Data:

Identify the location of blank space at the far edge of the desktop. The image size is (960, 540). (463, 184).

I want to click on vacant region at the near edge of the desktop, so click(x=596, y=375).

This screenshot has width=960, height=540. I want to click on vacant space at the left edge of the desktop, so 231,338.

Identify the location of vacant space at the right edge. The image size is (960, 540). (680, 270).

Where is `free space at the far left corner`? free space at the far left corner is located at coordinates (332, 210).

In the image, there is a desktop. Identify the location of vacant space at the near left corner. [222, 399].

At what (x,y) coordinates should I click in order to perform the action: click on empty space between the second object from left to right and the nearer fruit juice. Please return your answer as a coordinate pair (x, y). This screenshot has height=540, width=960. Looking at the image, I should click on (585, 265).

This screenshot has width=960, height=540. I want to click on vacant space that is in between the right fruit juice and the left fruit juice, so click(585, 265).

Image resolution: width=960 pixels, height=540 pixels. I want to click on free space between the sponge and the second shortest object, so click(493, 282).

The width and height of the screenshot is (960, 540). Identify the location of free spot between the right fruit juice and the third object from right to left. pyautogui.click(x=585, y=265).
---
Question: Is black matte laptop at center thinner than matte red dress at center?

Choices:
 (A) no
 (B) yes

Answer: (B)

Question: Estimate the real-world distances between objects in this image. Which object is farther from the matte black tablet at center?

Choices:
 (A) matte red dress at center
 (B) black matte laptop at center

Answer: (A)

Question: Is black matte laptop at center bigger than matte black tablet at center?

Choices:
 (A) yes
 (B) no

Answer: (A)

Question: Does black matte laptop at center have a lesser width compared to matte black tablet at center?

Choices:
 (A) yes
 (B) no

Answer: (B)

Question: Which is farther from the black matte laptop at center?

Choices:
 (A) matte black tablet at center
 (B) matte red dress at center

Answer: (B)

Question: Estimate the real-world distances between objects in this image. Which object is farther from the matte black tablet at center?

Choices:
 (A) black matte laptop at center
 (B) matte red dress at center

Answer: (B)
---
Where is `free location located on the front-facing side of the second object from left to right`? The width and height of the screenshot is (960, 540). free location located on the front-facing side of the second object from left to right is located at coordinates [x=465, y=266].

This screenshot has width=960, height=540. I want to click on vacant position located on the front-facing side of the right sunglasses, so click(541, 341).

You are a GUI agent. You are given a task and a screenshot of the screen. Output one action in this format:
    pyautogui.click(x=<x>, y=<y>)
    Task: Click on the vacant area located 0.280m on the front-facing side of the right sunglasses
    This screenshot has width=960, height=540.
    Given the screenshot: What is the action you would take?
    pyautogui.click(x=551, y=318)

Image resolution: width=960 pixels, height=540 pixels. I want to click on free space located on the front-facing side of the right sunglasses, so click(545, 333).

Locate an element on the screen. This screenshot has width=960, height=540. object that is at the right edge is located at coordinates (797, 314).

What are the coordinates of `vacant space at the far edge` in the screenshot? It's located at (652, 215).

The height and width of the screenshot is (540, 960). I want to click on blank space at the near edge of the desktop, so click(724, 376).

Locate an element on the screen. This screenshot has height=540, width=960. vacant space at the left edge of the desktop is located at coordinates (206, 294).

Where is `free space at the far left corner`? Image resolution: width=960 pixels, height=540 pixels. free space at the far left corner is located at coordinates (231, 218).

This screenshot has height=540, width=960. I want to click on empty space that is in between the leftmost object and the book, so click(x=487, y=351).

Your instructions:
Express the stretch of records from the line containing "so click(493, 282)." through the line containing "The width and height of the screenshot is (960, 540). Identify" as a Markdown table with the columns Number and Entry. Skip blank lines.

Output for this exercise:
| Number | Entry |
|---|---|
| 1 | Image resolution: width=960 pixels, height=540 pixels. I want to click on free space between the sponge and the second shortest object, so click(493, 282). |
| 2 | The width and height of the screenshot is (960, 540). Identify the location of free spot between the right fruit juice and the third object from right to left. pyautogui.click(x=585, y=265). |